WHAT THE TASK REQUIRES:
Find every line containing "yellow" in the records below and report the tally as a bare number.
Content starts
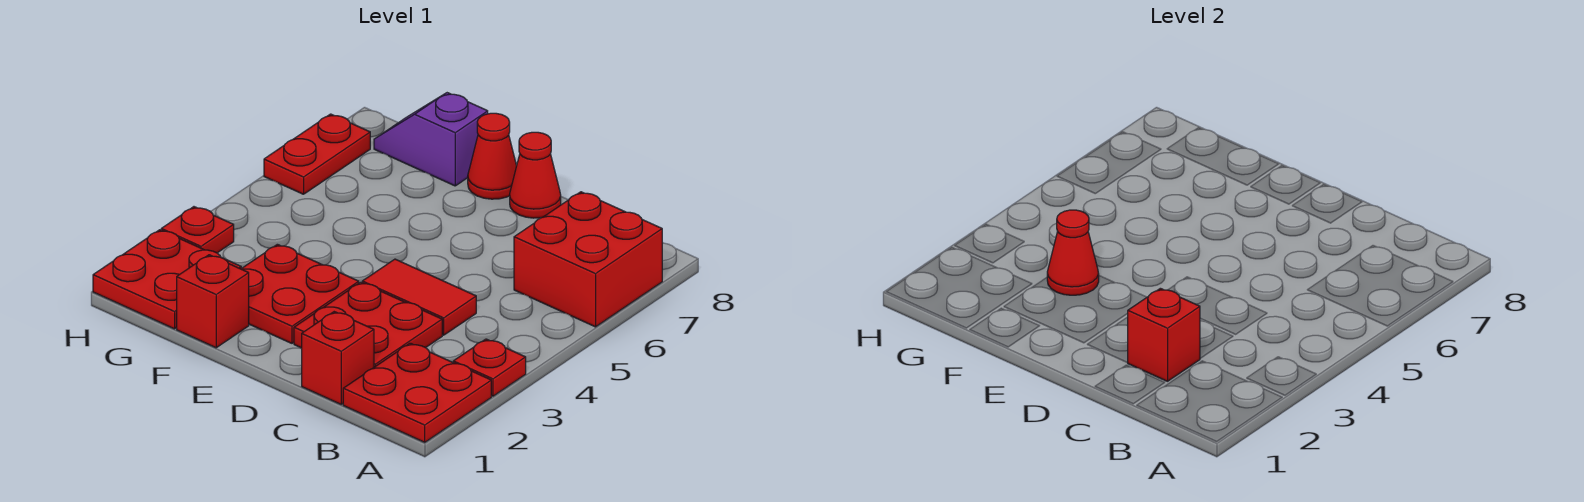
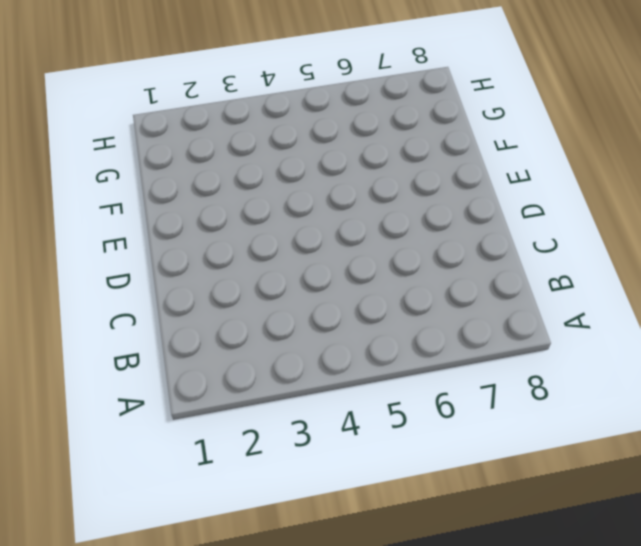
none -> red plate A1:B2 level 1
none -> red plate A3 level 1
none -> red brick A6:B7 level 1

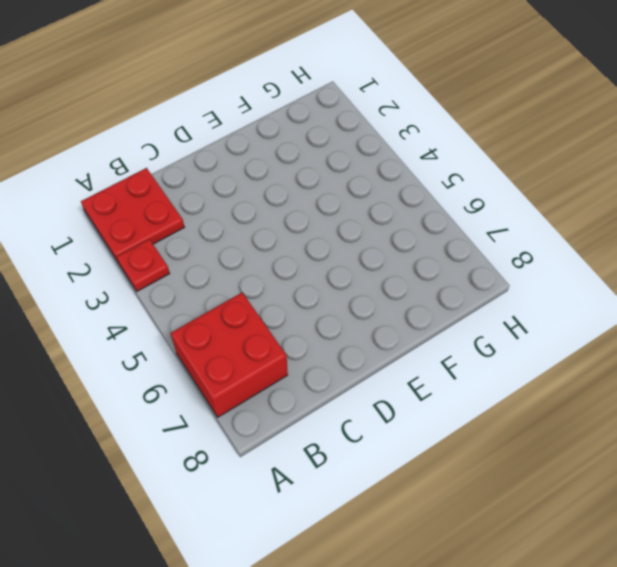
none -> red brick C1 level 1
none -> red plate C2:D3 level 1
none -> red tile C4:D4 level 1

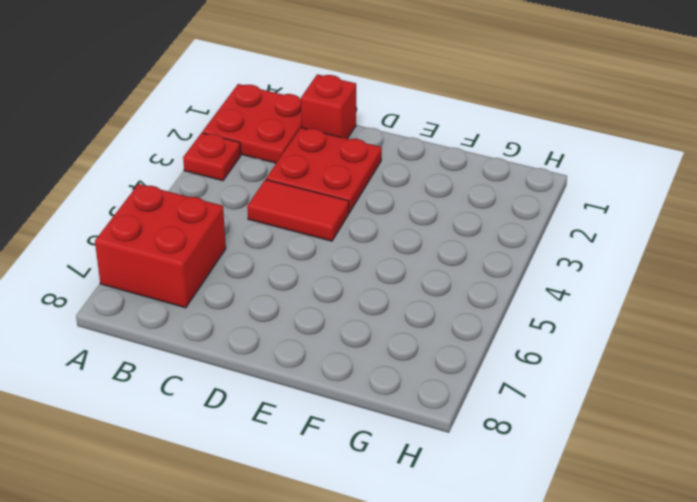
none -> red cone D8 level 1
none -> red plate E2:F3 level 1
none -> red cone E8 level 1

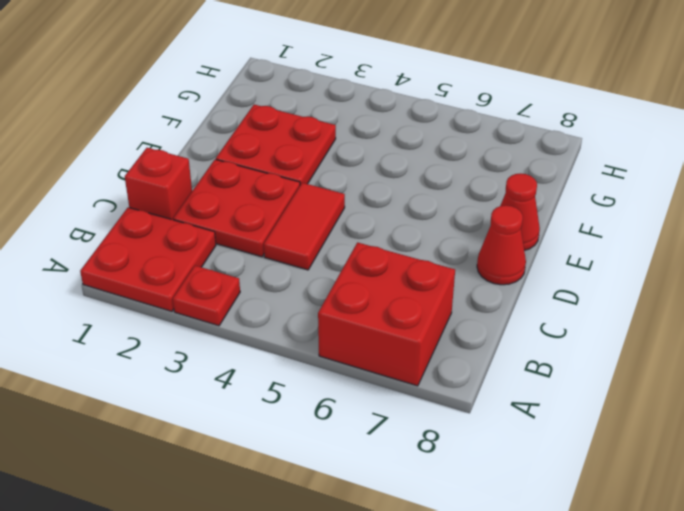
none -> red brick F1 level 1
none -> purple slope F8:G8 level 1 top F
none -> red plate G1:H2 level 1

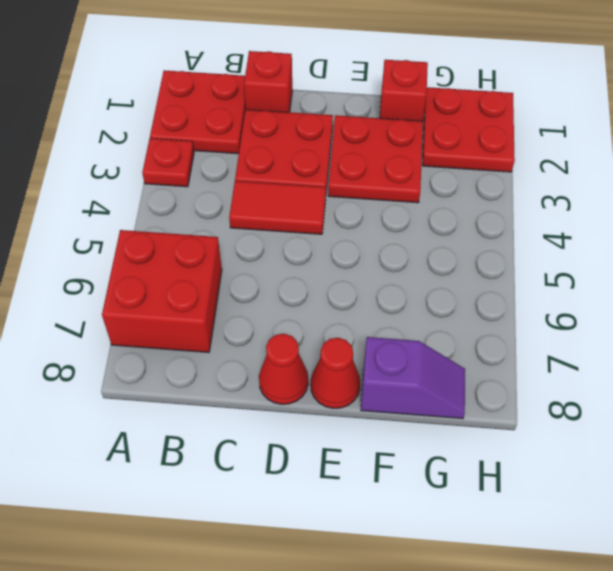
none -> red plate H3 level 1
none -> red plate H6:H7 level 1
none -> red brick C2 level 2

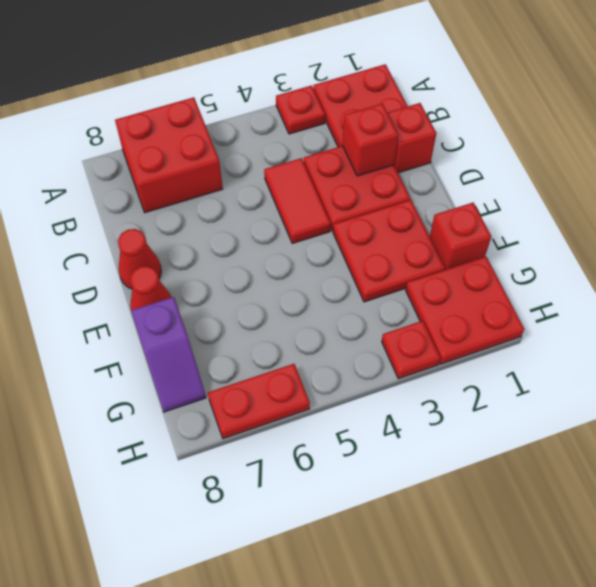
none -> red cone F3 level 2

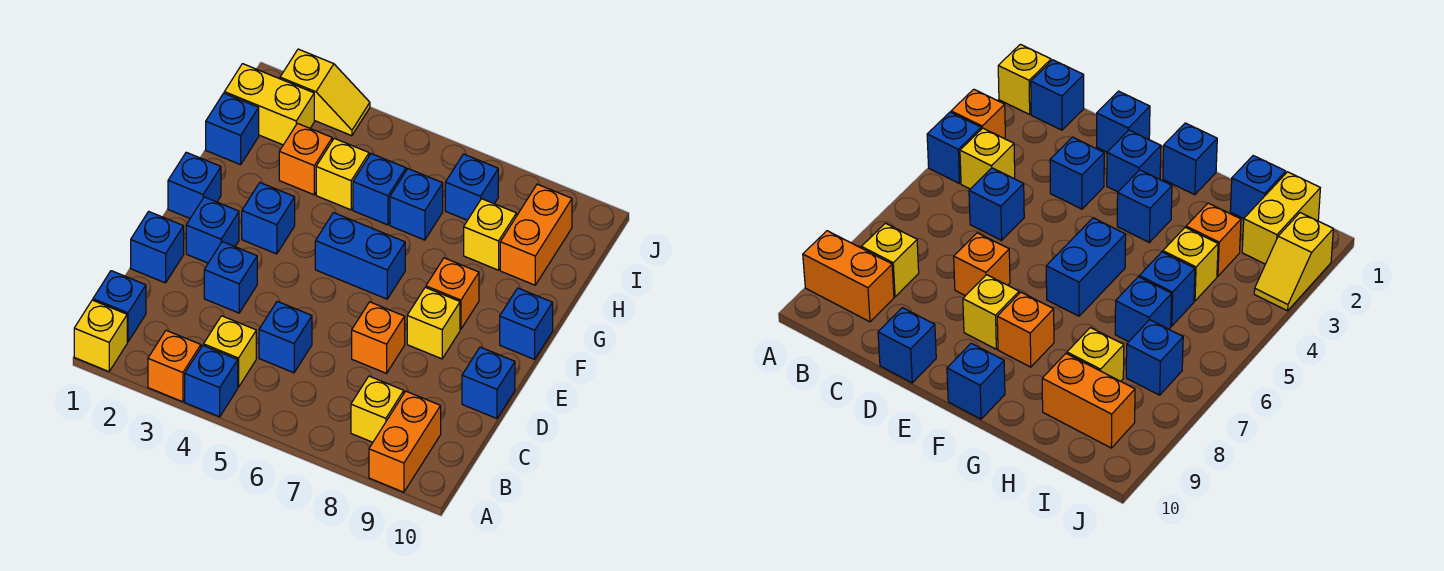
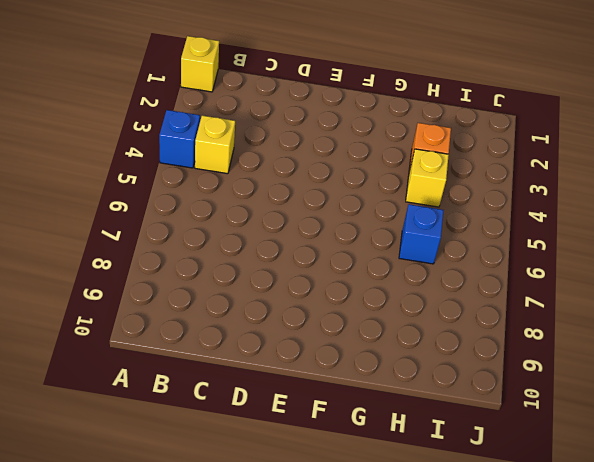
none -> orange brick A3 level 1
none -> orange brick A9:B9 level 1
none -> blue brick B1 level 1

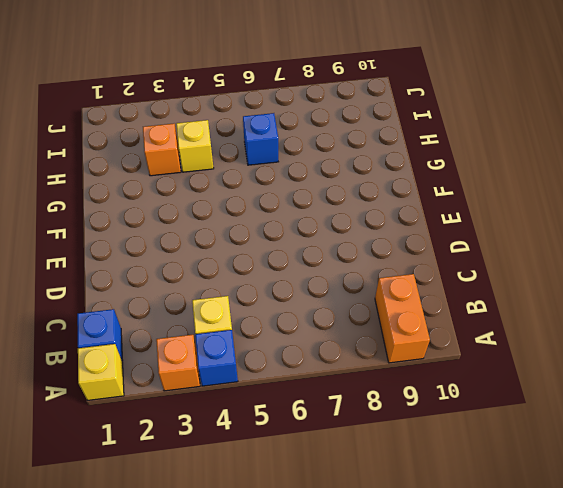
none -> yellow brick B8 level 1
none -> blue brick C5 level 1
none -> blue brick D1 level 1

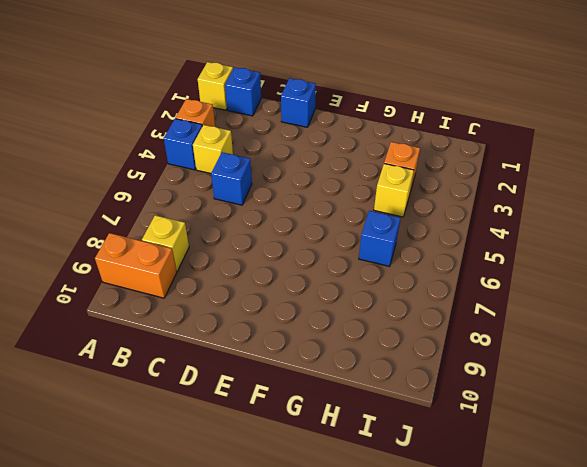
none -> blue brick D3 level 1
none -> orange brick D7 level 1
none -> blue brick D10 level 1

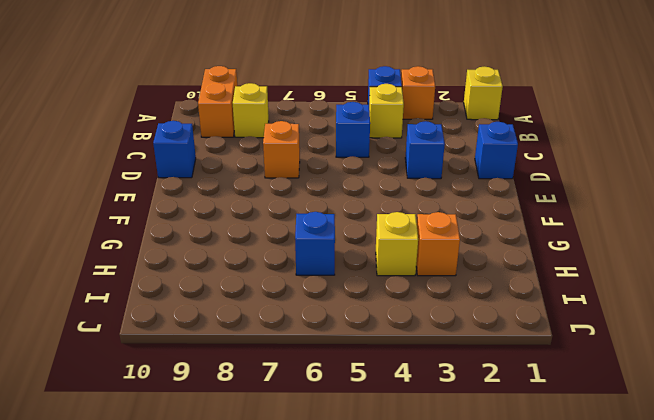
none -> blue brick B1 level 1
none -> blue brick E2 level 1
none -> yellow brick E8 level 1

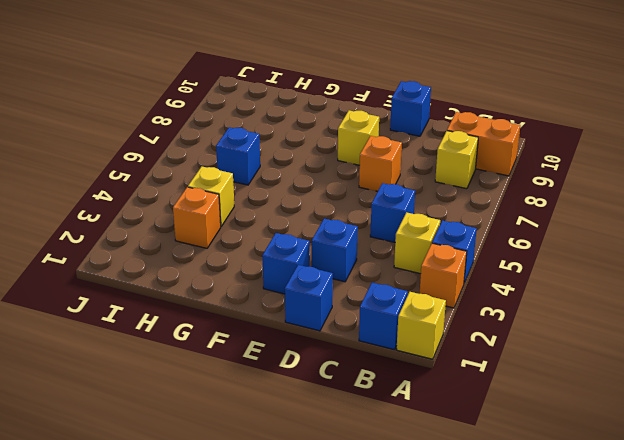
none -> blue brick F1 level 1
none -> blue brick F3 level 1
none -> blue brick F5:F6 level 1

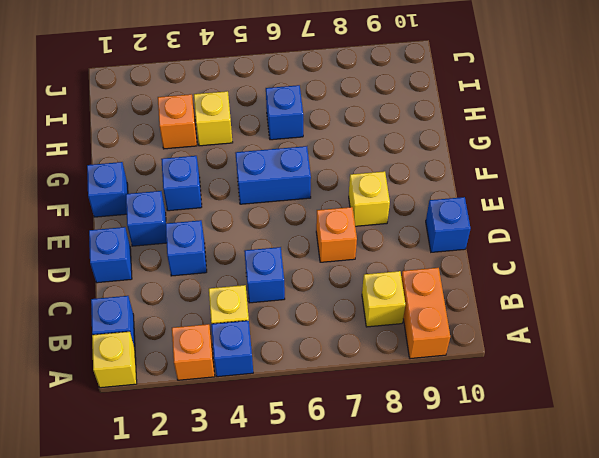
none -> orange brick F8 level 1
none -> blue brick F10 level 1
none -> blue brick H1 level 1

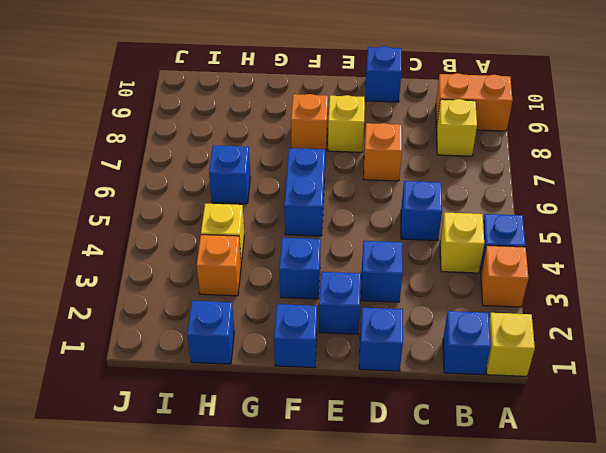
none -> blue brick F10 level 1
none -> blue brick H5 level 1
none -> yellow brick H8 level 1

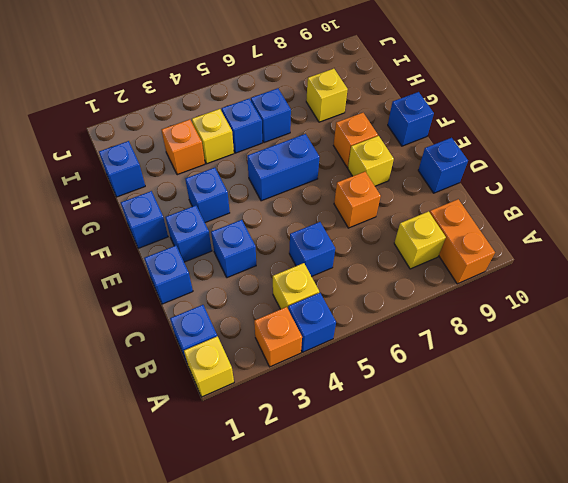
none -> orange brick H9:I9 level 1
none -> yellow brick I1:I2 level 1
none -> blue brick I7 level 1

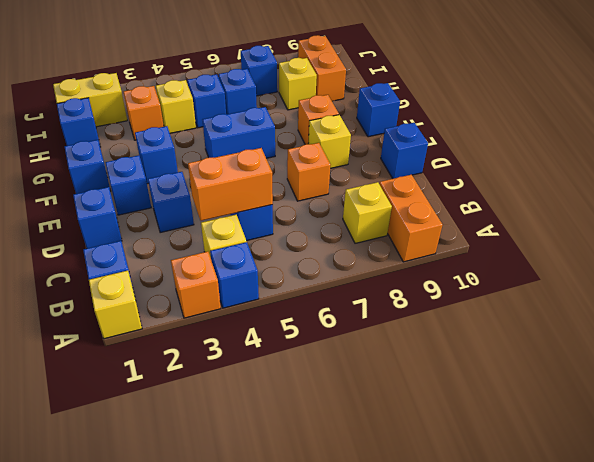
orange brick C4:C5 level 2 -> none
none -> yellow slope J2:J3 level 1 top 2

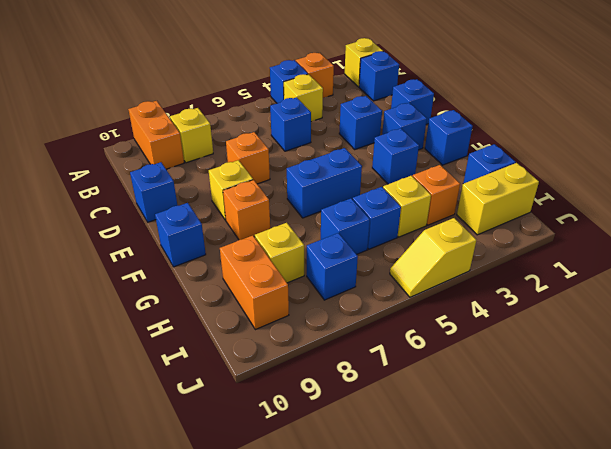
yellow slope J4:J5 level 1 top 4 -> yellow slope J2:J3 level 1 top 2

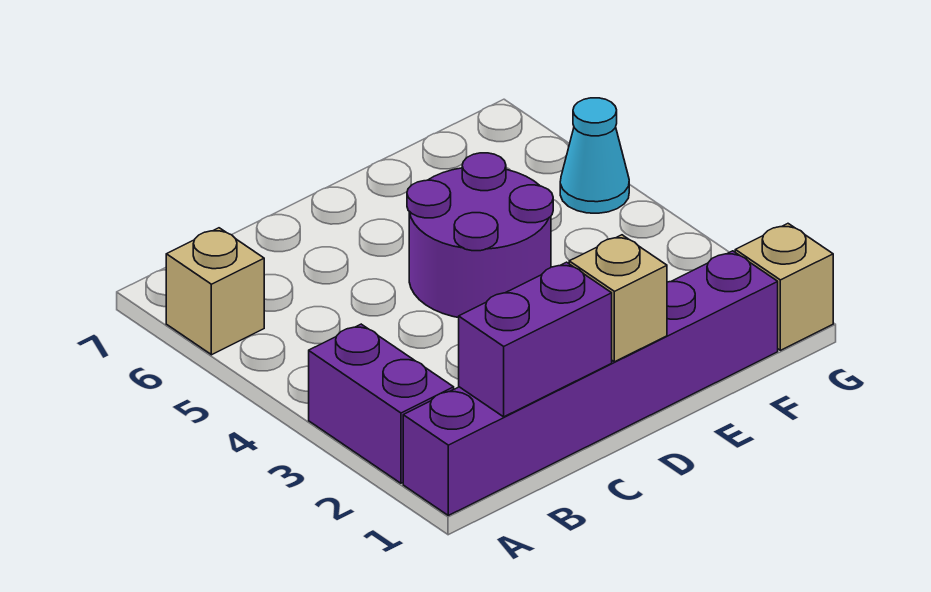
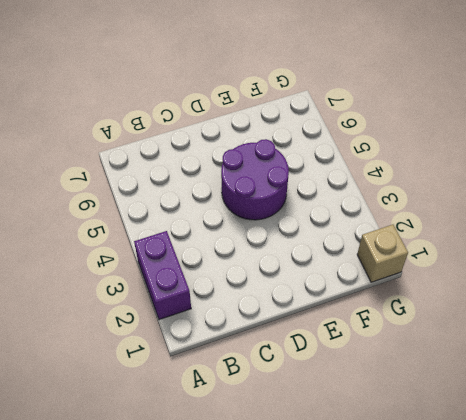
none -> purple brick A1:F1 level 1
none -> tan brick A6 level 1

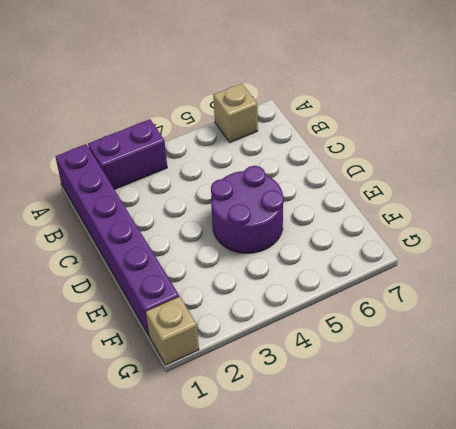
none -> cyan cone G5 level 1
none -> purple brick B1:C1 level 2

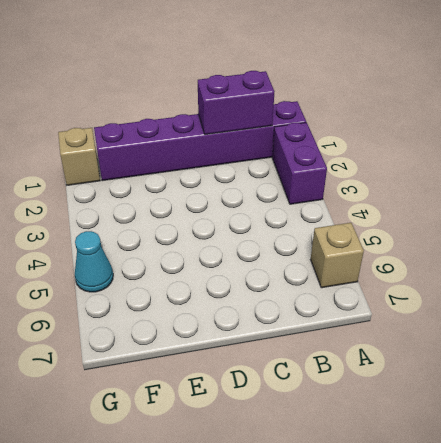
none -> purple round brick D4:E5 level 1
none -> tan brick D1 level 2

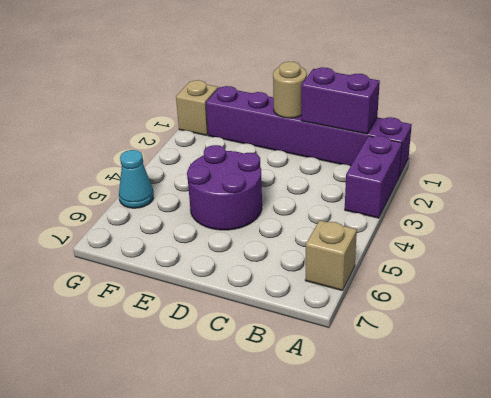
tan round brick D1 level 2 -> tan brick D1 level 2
Content ends
RESPONSE AREA:
6